TASK DESCRIPTION:
Copy out every one of the rows below character for character, leaving nothing out and changing nothing.

SUPPLIED MATERIAL:
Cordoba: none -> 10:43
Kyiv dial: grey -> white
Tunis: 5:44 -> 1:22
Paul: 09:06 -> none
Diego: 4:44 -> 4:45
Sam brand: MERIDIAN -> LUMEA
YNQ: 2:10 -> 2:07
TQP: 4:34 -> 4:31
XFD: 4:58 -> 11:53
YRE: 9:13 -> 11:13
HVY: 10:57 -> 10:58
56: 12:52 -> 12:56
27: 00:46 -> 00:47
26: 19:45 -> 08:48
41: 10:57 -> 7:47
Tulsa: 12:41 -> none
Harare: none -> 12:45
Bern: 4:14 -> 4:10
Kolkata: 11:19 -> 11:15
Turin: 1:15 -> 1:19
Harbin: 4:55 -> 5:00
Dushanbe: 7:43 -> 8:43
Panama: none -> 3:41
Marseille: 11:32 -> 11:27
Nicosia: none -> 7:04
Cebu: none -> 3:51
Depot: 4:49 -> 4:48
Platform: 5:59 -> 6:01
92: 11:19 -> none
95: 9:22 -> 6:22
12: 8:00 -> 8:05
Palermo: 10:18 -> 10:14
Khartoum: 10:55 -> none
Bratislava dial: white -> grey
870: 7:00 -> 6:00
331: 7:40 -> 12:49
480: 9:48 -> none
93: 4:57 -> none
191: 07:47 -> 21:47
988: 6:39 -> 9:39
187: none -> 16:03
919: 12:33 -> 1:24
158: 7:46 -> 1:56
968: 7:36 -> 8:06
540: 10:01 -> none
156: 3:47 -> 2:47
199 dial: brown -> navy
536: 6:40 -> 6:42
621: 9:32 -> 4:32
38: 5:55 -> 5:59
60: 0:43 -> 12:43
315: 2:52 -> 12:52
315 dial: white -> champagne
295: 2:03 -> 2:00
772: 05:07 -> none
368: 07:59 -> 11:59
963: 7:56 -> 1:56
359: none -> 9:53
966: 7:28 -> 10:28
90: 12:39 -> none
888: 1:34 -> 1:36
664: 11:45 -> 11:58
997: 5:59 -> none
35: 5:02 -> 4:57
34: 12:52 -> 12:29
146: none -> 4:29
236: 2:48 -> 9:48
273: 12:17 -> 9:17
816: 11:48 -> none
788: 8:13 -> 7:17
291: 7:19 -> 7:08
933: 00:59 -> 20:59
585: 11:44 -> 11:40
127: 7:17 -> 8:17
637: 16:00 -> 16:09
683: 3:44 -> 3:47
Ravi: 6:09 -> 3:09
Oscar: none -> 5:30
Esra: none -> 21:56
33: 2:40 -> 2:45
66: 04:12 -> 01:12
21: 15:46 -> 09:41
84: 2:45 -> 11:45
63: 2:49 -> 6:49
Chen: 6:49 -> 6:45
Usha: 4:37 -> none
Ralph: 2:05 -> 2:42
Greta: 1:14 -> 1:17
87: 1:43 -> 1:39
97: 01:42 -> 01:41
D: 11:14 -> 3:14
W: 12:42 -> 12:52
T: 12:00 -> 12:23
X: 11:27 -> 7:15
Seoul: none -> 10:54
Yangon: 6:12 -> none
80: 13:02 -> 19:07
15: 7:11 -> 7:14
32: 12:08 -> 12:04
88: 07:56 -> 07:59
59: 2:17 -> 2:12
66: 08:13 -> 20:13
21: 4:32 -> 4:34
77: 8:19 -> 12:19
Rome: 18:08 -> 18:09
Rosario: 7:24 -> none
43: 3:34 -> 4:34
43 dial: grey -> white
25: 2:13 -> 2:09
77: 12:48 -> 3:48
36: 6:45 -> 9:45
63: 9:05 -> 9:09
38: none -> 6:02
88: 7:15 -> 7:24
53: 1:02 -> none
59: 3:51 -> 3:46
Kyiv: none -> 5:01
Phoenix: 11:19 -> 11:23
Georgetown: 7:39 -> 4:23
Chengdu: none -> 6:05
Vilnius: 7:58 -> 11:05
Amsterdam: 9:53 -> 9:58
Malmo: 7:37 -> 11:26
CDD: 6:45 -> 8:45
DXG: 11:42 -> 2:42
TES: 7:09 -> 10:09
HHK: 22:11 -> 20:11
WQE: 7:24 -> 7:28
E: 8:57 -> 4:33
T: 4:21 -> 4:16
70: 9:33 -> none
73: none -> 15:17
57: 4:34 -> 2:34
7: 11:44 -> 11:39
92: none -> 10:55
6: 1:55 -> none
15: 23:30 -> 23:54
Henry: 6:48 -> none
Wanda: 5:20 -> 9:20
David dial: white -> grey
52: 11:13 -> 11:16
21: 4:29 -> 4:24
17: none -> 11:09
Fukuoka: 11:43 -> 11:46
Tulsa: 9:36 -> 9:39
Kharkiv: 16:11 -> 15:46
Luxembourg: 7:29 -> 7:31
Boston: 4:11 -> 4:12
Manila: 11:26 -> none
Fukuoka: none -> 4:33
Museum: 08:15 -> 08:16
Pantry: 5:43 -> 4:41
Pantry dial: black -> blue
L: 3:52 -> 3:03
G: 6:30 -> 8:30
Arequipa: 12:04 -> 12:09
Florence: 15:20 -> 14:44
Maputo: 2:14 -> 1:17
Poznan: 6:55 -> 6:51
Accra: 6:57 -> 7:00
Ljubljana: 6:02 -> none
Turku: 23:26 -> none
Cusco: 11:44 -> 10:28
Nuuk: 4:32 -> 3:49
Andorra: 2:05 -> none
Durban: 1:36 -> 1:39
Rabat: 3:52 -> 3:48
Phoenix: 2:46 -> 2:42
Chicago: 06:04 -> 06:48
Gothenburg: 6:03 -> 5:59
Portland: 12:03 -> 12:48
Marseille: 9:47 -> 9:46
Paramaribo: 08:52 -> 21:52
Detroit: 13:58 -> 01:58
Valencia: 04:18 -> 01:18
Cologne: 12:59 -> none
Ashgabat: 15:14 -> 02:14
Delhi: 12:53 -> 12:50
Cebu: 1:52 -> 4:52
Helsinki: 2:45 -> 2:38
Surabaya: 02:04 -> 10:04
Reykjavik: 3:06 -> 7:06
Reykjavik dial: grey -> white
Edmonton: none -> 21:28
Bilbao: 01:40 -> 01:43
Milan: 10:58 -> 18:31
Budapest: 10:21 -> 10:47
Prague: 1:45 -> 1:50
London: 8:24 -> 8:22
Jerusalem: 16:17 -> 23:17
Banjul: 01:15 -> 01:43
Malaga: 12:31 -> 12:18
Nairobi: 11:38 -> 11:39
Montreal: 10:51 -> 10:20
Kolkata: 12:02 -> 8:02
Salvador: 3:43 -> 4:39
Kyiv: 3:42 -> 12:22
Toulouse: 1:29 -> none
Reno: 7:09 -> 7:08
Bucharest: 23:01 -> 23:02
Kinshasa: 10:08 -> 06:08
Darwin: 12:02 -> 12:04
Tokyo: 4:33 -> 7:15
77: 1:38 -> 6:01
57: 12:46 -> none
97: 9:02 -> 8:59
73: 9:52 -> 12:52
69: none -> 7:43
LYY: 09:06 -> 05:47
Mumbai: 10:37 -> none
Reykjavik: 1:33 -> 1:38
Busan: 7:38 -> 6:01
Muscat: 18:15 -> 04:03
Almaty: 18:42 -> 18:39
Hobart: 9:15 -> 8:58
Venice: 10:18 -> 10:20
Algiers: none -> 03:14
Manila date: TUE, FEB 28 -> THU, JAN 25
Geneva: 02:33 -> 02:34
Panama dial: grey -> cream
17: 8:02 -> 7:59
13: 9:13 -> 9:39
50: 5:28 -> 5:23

ANSWER BELOW:
Cordoba: none -> 10:43
Kyiv dial: grey -> white
Tunis: 5:44 -> 1:22
Paul: 09:06 -> none
Diego: 4:44 -> 4:45
Sam brand: MERIDIAN -> LUMEA
YNQ: 2:10 -> 2:07
TQP: 4:34 -> 4:31
XFD: 4:58 -> 11:53
YRE: 9:13 -> 11:13
HVY: 10:57 -> 10:58
56: 12:52 -> 12:56
27: 00:46 -> 00:47
26: 19:45 -> 08:48
41: 10:57 -> 7:47
Tulsa: 12:41 -> none
Harare: none -> 12:45
Bern: 4:14 -> 4:10
Kolkata: 11:19 -> 11:15
Turin: 1:15 -> 1:19
Harbin: 4:55 -> 5:00
Dushanbe: 7:43 -> 8:43
Panama: none -> 3:41
Marseille: 11:32 -> 11:27
Nicosia: none -> 7:04
Cebu: none -> 3:51
Depot: 4:49 -> 4:48
Platform: 5:59 -> 6:01
92: 11:19 -> none
95: 9:22 -> 6:22
12: 8:00 -> 8:05
Palermo: 10:18 -> 10:14
Khartoum: 10:55 -> none
Bratislava dial: white -> grey
870: 7:00 -> 6:00
331: 7:40 -> 12:49
480: 9:48 -> none
93: 4:57 -> none
191: 07:47 -> 21:47
988: 6:39 -> 9:39
187: none -> 16:03
919: 12:33 -> 1:24
158: 7:46 -> 1:56
968: 7:36 -> 8:06
540: 10:01 -> none
156: 3:47 -> 2:47
199 dial: brown -> navy
536: 6:40 -> 6:42
621: 9:32 -> 4:32
38: 5:55 -> 5:59
60: 0:43 -> 12:43
315: 2:52 -> 12:52
315 dial: white -> champagne
295: 2:03 -> 2:00
772: 05:07 -> none
368: 07:59 -> 11:59
963: 7:56 -> 1:56
359: none -> 9:53
966: 7:28 -> 10:28
90: 12:39 -> none
888: 1:34 -> 1:36
664: 11:45 -> 11:58
997: 5:59 -> none
35: 5:02 -> 4:57
34: 12:52 -> 12:29
146: none -> 4:29
236: 2:48 -> 9:48
273: 12:17 -> 9:17
816: 11:48 -> none
788: 8:13 -> 7:17
291: 7:19 -> 7:08
933: 00:59 -> 20:59
585: 11:44 -> 11:40
127: 7:17 -> 8:17
637: 16:00 -> 16:09
683: 3:44 -> 3:47
Ravi: 6:09 -> 3:09
Oscar: none -> 5:30
Esra: none -> 21:56
33: 2:40 -> 2:45
66: 04:12 -> 01:12
21: 15:46 -> 09:41
84: 2:45 -> 11:45
63: 2:49 -> 6:49
Chen: 6:49 -> 6:45
Usha: 4:37 -> none
Ralph: 2:05 -> 2:42
Greta: 1:14 -> 1:17
87: 1:43 -> 1:39
97: 01:42 -> 01:41
D: 11:14 -> 3:14
W: 12:42 -> 12:52
T: 12:00 -> 12:23
X: 11:27 -> 7:15
Seoul: none -> 10:54
Yangon: 6:12 -> none
80: 13:02 -> 19:07
15: 7:11 -> 7:14
32: 12:08 -> 12:04
88: 07:56 -> 07:59
59: 2:17 -> 2:12
66: 08:13 -> 20:13
21: 4:32 -> 4:34
77: 8:19 -> 12:19
Rome: 18:08 -> 18:09
Rosario: 7:24 -> none
43: 3:34 -> 4:34
43 dial: grey -> white
25: 2:13 -> 2:09
77: 12:48 -> 3:48
36: 6:45 -> 9:45
63: 9:05 -> 9:09
38: none -> 6:02
88: 7:15 -> 7:24
53: 1:02 -> none
59: 3:51 -> 3:46
Kyiv: none -> 5:01
Phoenix: 11:19 -> 11:23
Georgetown: 7:39 -> 4:23
Chengdu: none -> 6:05
Vilnius: 7:58 -> 11:05
Amsterdam: 9:53 -> 9:58
Malmo: 7:37 -> 11:26
CDD: 6:45 -> 8:45
DXG: 11:42 -> 2:42
TES: 7:09 -> 10:09
HHK: 22:11 -> 20:11
WQE: 7:24 -> 7:28
E: 8:57 -> 4:33
T: 4:21 -> 4:16
70: 9:33 -> none
73: none -> 15:17
57: 4:34 -> 2:34
7: 11:44 -> 11:39
92: none -> 10:55
6: 1:55 -> none
15: 23:30 -> 23:54
Henry: 6:48 -> none
Wanda: 5:20 -> 9:20
David dial: white -> grey
52: 11:13 -> 11:16
21: 4:29 -> 4:24
17: none -> 11:09
Fukuoka: 11:43 -> 11:46
Tulsa: 9:36 -> 9:39
Kharkiv: 16:11 -> 15:46
Luxembourg: 7:29 -> 7:31
Boston: 4:11 -> 4:12
Manila: 11:26 -> none
Fukuoka: none -> 4:33
Museum: 08:15 -> 08:16
Pantry: 5:43 -> 4:41
Pantry dial: black -> blue
L: 3:52 -> 3:03
G: 6:30 -> 8:30
Arequipa: 12:04 -> 12:09
Florence: 15:20 -> 14:44
Maputo: 2:14 -> 1:17
Poznan: 6:55 -> 6:51
Accra: 6:57 -> 7:00
Ljubljana: 6:02 -> none
Turku: 23:26 -> none
Cusco: 11:44 -> 10:28
Nuuk: 4:32 -> 3:49
Andorra: 2:05 -> none
Durban: 1:36 -> 1:39
Rabat: 3:52 -> 3:48
Phoenix: 2:46 -> 2:42
Chicago: 06:04 -> 06:48
Gothenburg: 6:03 -> 5:59
Portland: 12:03 -> 12:48
Marseille: 9:47 -> 9:46
Paramaribo: 08:52 -> 21:52
Detroit: 13:58 -> 01:58
Valencia: 04:18 -> 01:18
Cologne: 12:59 -> none
Ashgabat: 15:14 -> 02:14
Delhi: 12:53 -> 12:50
Cebu: 1:52 -> 4:52
Helsinki: 2:45 -> 2:38
Surabaya: 02:04 -> 10:04
Reykjavik: 3:06 -> 7:06
Reykjavik dial: grey -> white
Edmonton: none -> 21:28
Bilbao: 01:40 -> 01:43
Milan: 10:58 -> 18:31
Budapest: 10:21 -> 10:47
Prague: 1:45 -> 1:50
London: 8:24 -> 8:22
Jerusalem: 16:17 -> 23:17
Banjul: 01:15 -> 01:43
Malaga: 12:31 -> 12:18
Nairobi: 11:38 -> 11:39
Montreal: 10:51 -> 10:20
Kolkata: 12:02 -> 8:02
Salvador: 3:43 -> 4:39
Kyiv: 3:42 -> 12:22
Toulouse: 1:29 -> none
Reno: 7:09 -> 7:08
Bucharest: 23:01 -> 23:02
Kinshasa: 10:08 -> 06:08
Darwin: 12:02 -> 12:04
Tokyo: 4:33 -> 7:15
77: 1:38 -> 6:01
57: 12:46 -> none
97: 9:02 -> 8:59
73: 9:52 -> 12:52
69: none -> 7:43
LYY: 09:06 -> 05:47
Mumbai: 10:37 -> none
Reykjavik: 1:33 -> 1:38
Busan: 7:38 -> 6:01
Muscat: 18:15 -> 04:03
Almaty: 18:42 -> 18:39
Hobart: 9:15 -> 8:58
Venice: 10:18 -> 10:20
Algiers: none -> 03:14
Manila date: TUE, FEB 28 -> THU, JAN 25
Geneva: 02:33 -> 02:34
Panama dial: grey -> cream
17: 8:02 -> 7:59
13: 9:13 -> 9:39
50: 5:28 -> 5:23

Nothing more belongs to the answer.